Information supplied:
-- Opening Marker --
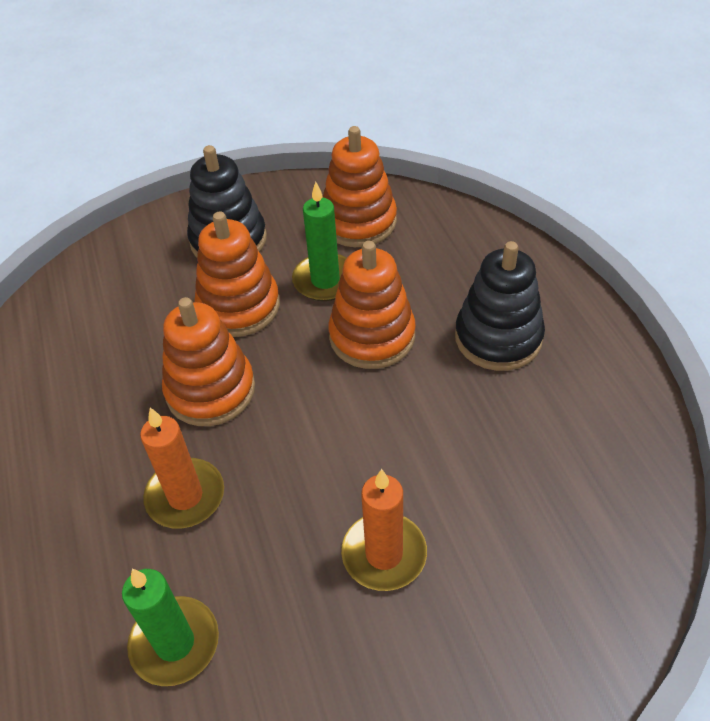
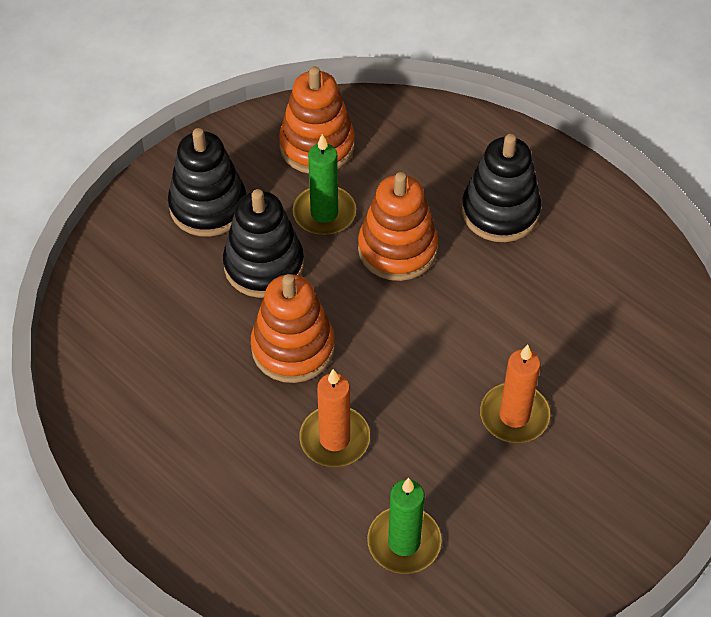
camera: 30 degrees left, 5 degrees up
(239, 306) = (264, 266): orange stacking toy -> black stacking toy

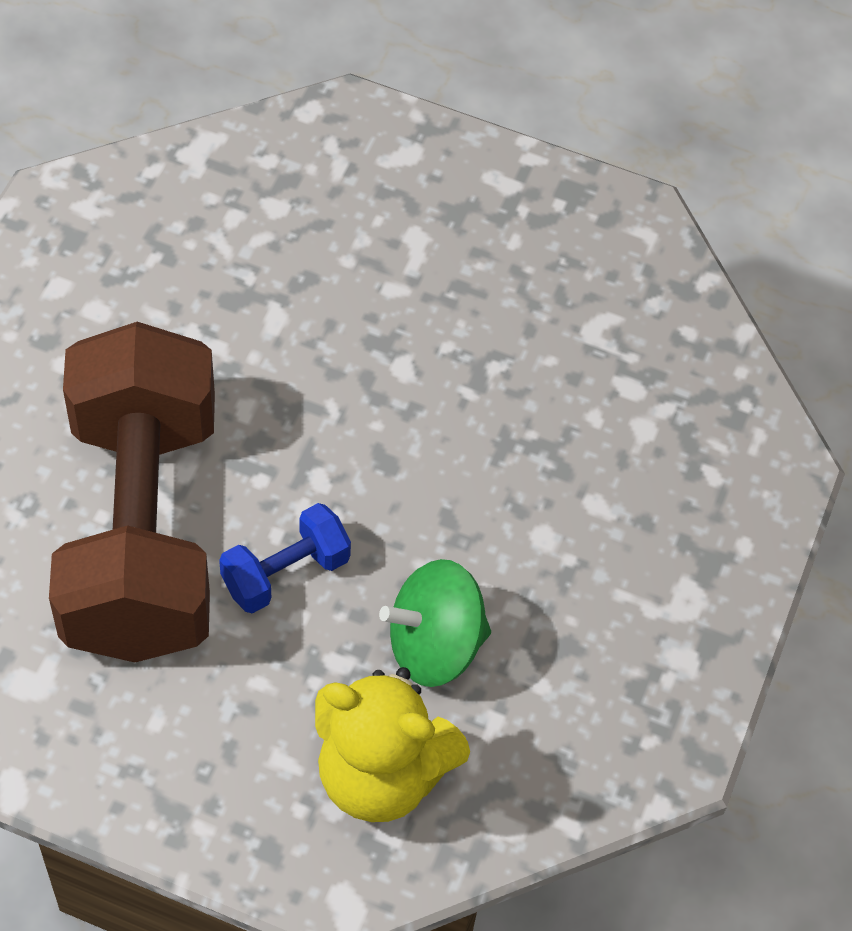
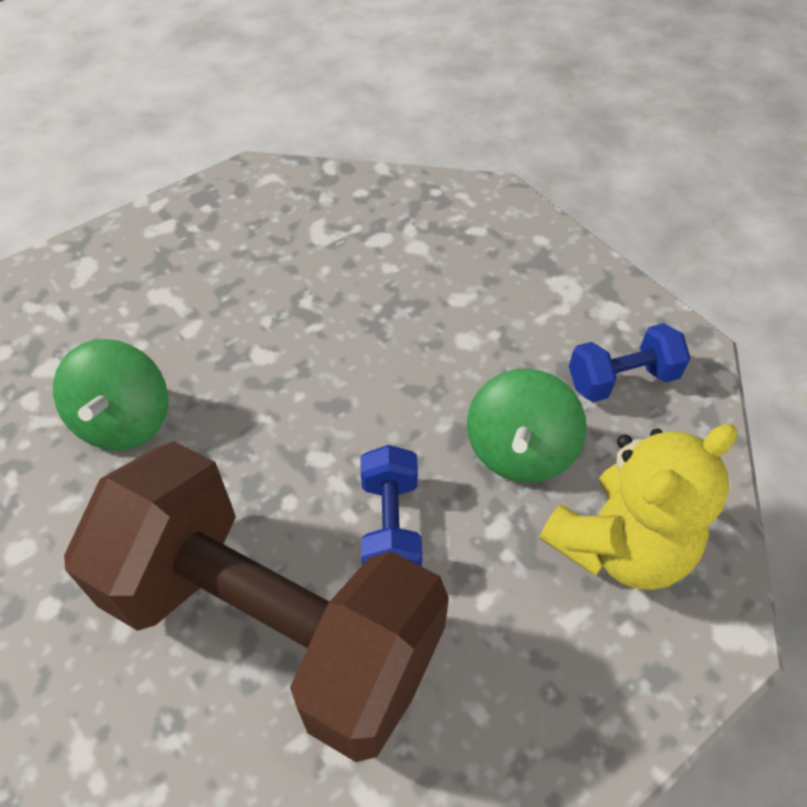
camera: 55 degrees left, 5 degrees down
(259, 303) = (124, 421): none -> green spinning top
(587, 704) = (622, 379): none -> blue dumbbell

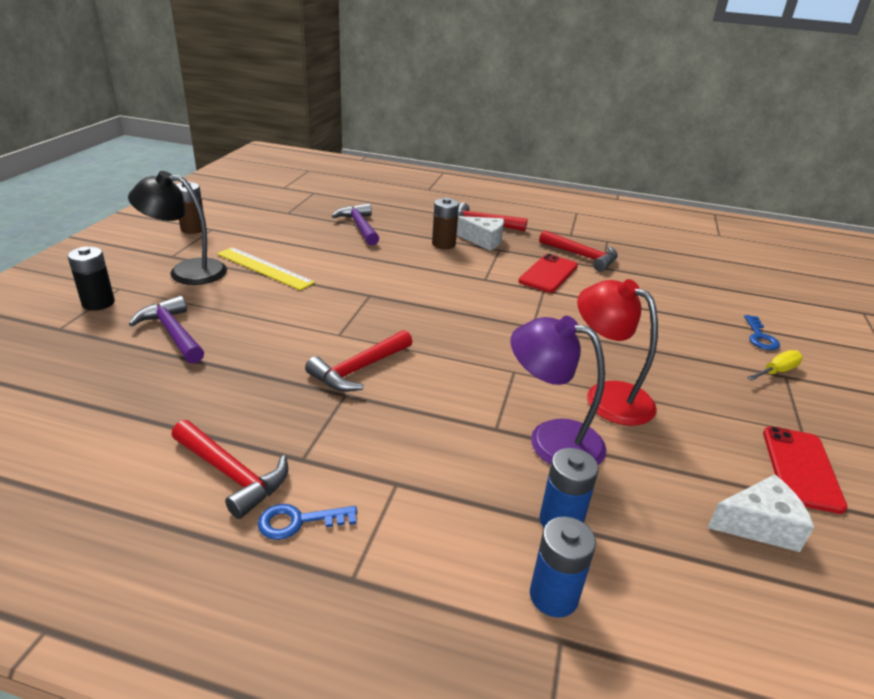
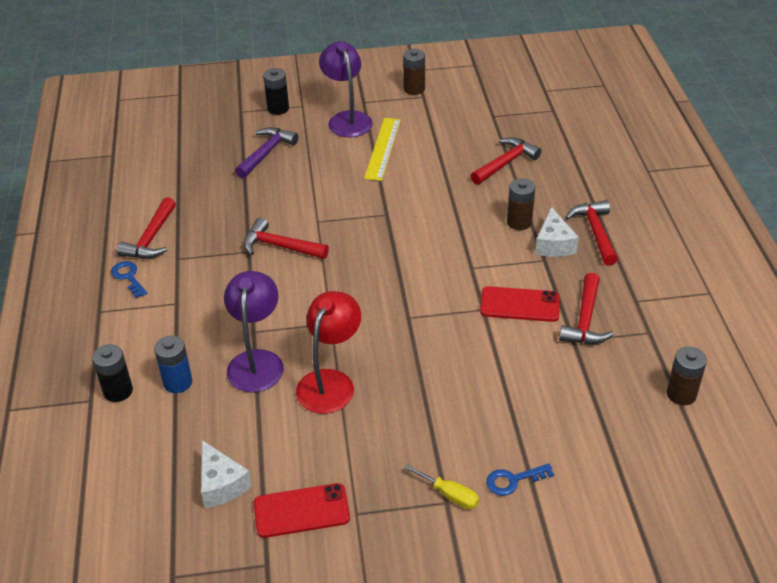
camera: 70 degrees right, 10 degrees up
(187, 271) = (347, 119): black lamp -> purple lamp
(359, 226) = (506, 163): purple hammer -> red hammer
(553, 596) = (118, 391): blue battery -> black battery
(676, 250) = (681, 394): none -> brown battery

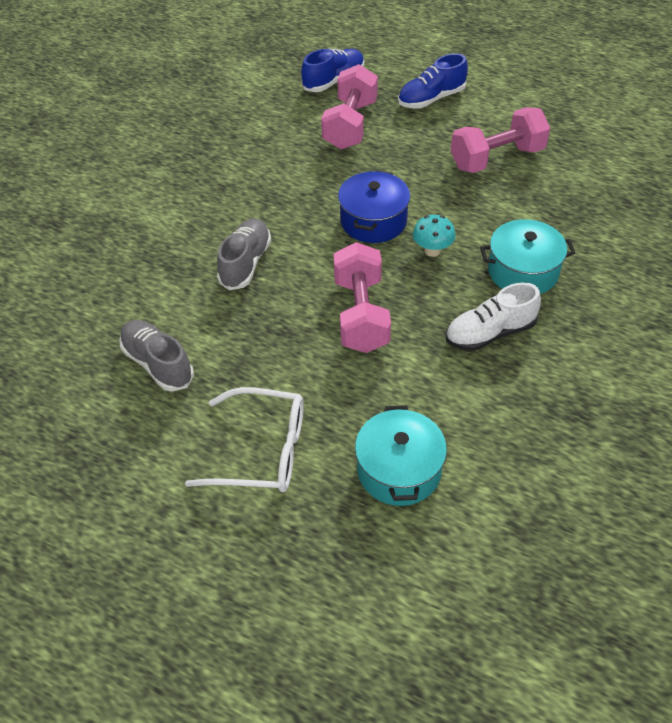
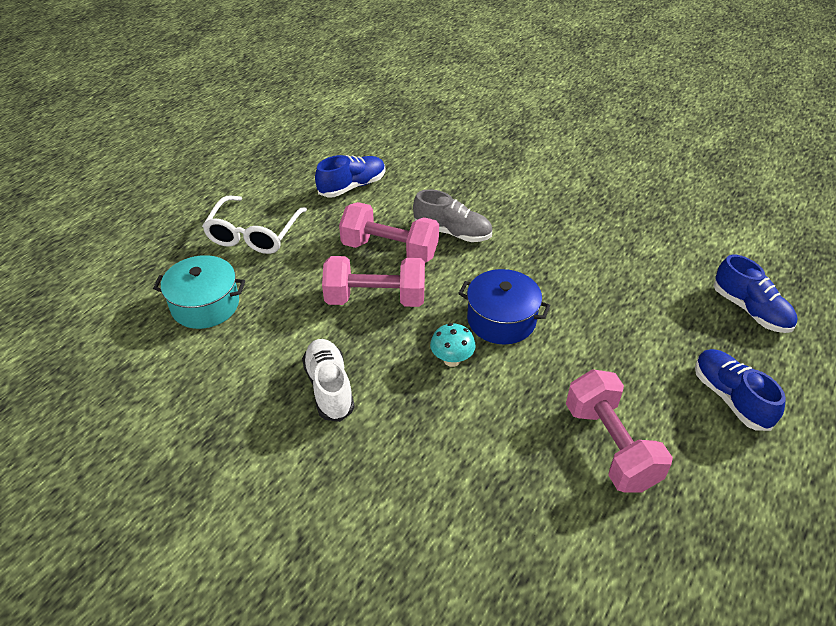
camera: 95 degrees right, 5 degrees down
(158, 364) = (352, 186): grey shoe -> blue shoe
(350, 125) = (664, 316): pink dumbbell -> pink dumbbell (390, 250)
(523, 271) = (409, 432): turquoise pot -> none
-- Closing Marker --
Instructions for the task:
Make an exact copy of the listing. Leave its pictures out.

Task result:
camera: 30 degrees left, 5 degrees up
(239, 306) = (264, 266): orange stacking toy -> black stacking toy

camera: 55 degrees left, 5 degrees down
(259, 303) = (124, 421): none -> green spinning top
(587, 704) = (622, 379): none -> blue dumbbell

camera: 70 degrees right, 10 degrees up
(187, 271) = (347, 119): black lamp -> purple lamp
(359, 226) = (506, 163): purple hammer -> red hammer
(553, 596) = (118, 391): blue battery -> black battery
(676, 250) = (681, 394): none -> brown battery

camera: 95 degrees right, 5 degrees down
(158, 364) = (352, 186): grey shoe -> blue shoe
(350, 125) = (664, 316): pink dumbbell -> pink dumbbell (390, 250)
(523, 271) = (409, 432): turquoise pot -> none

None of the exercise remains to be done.